Your instructions: Your answer should be the lines below from the one with "turquoise truck: 0 -> 3" to the one with "yellow shoe: 2 -> 3", both included, given again exactly and with nothing added.

Information shown:
━━━━━━━━━━
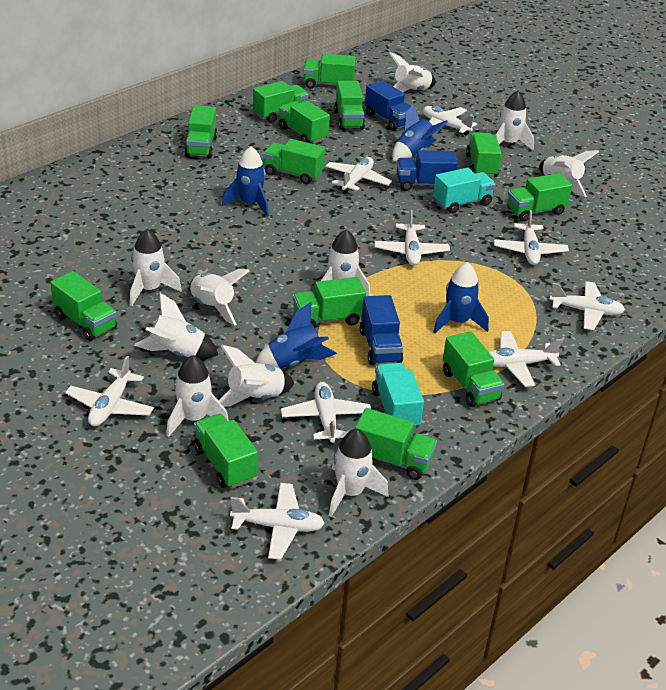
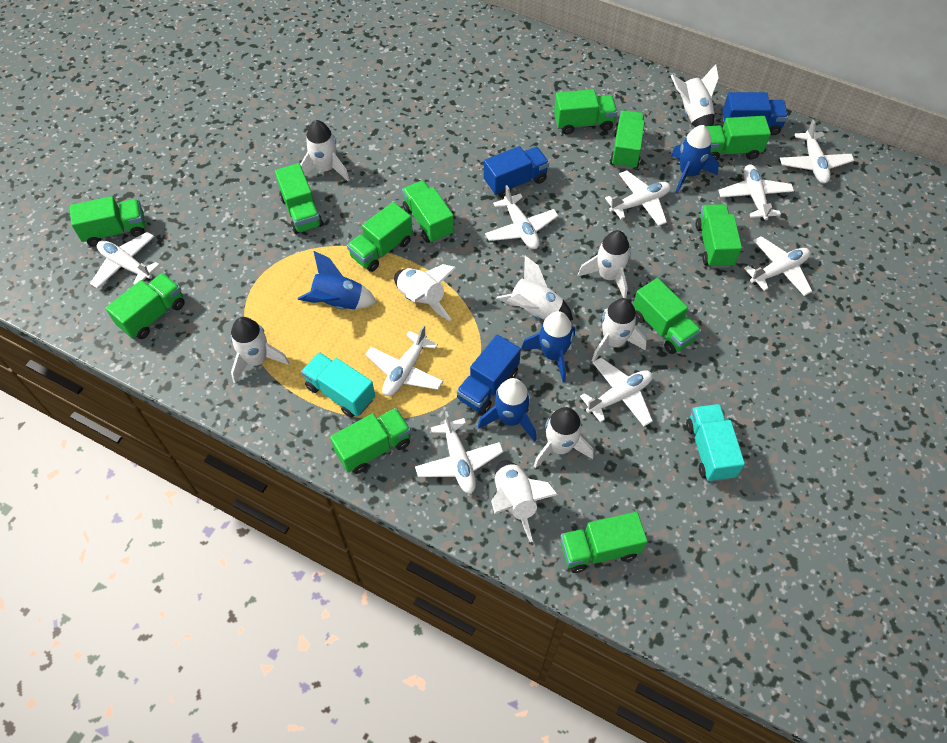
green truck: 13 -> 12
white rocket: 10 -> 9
━━━━━━━━━━
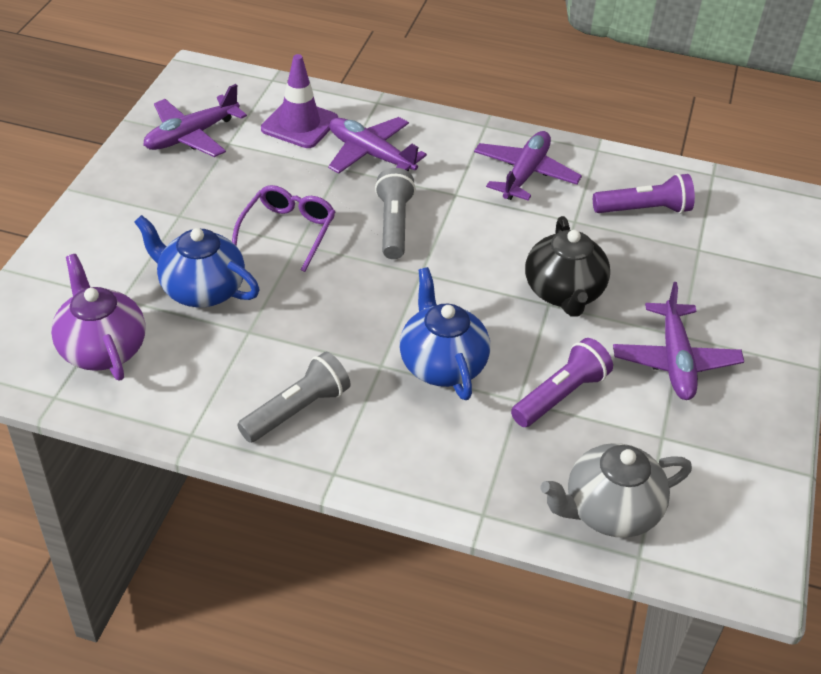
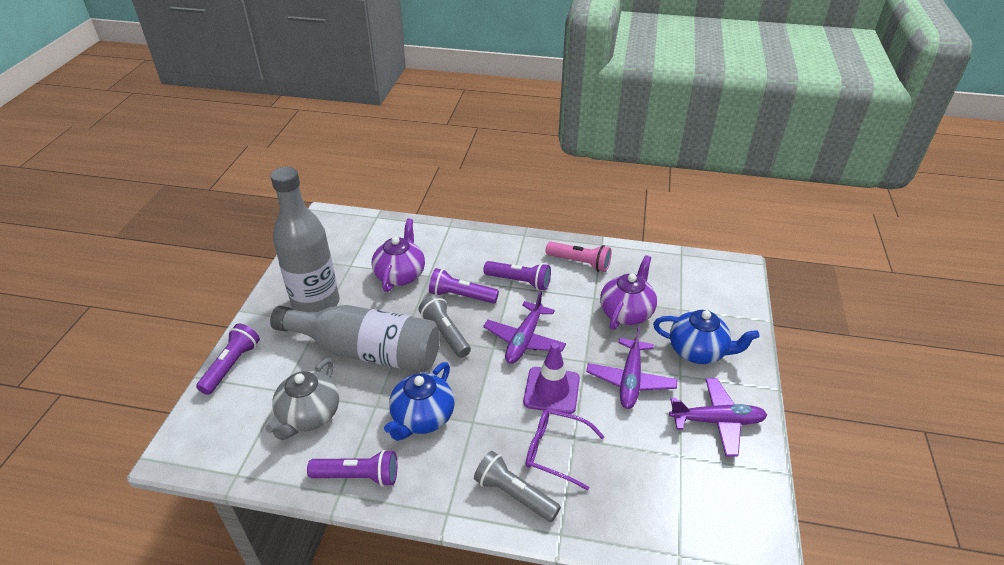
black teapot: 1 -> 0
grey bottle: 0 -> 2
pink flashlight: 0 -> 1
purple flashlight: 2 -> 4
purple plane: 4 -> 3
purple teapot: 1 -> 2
━━━━━━━━━━
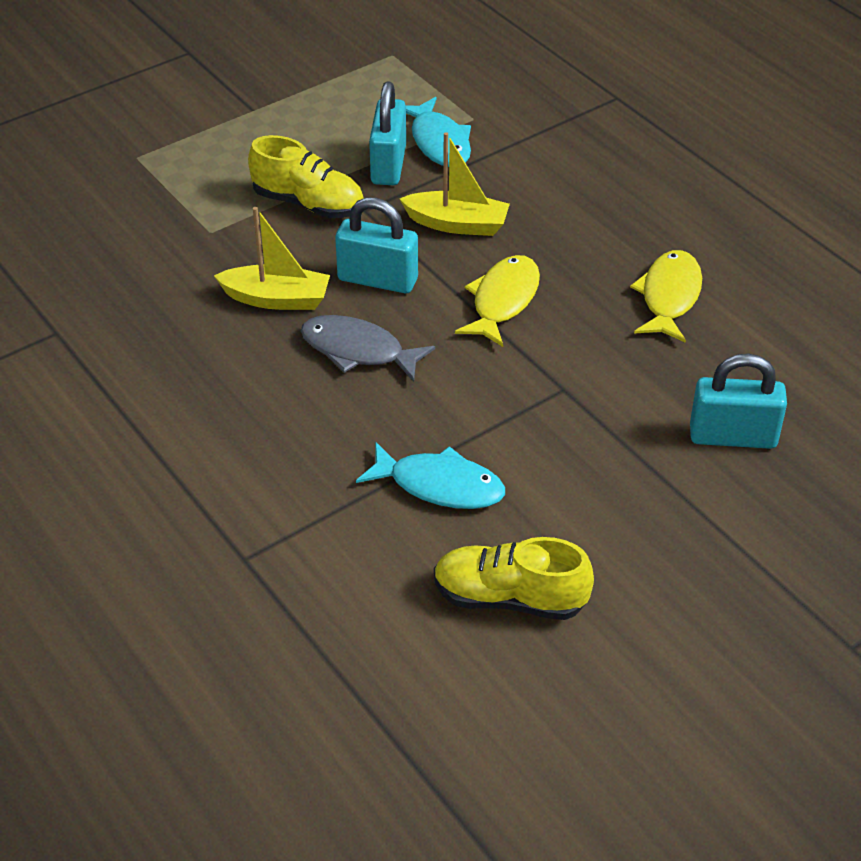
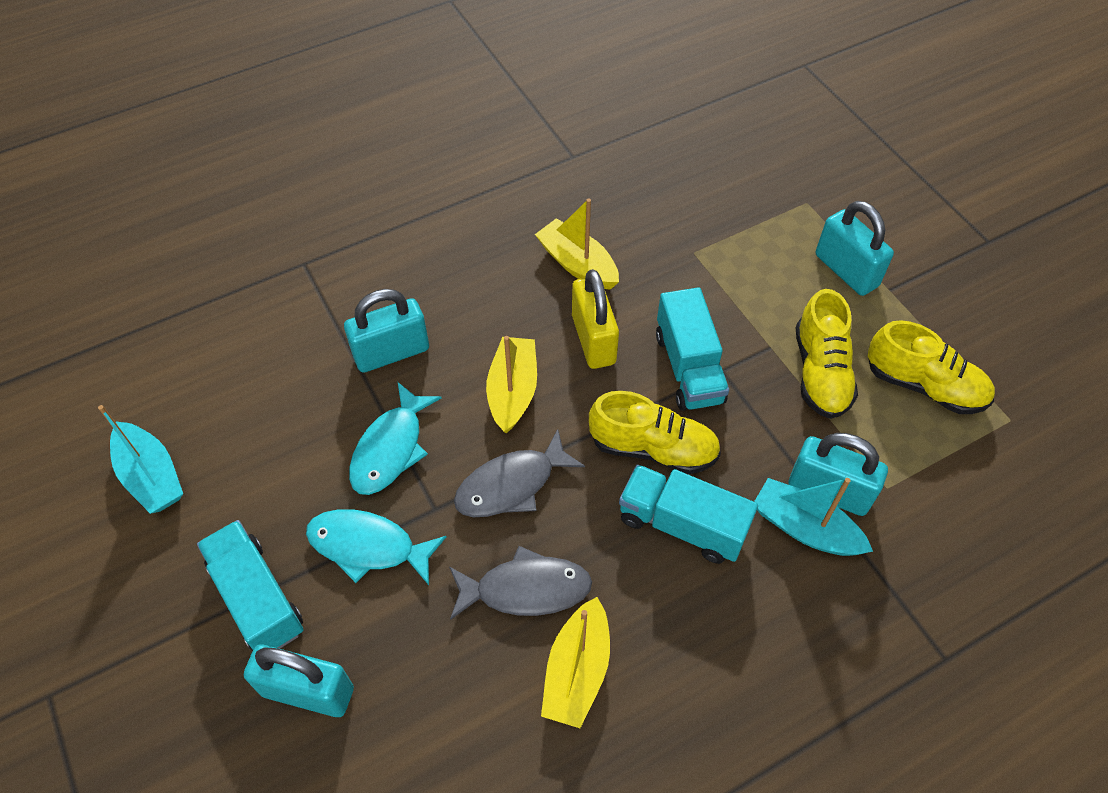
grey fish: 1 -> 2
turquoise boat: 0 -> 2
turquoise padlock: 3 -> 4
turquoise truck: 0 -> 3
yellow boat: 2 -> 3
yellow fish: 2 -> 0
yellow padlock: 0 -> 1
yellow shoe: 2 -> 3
━━━━━━━━━━
Solution:
turquoise truck: 0 -> 3
yellow boat: 2 -> 3
yellow fish: 2 -> 0
yellow padlock: 0 -> 1
yellow shoe: 2 -> 3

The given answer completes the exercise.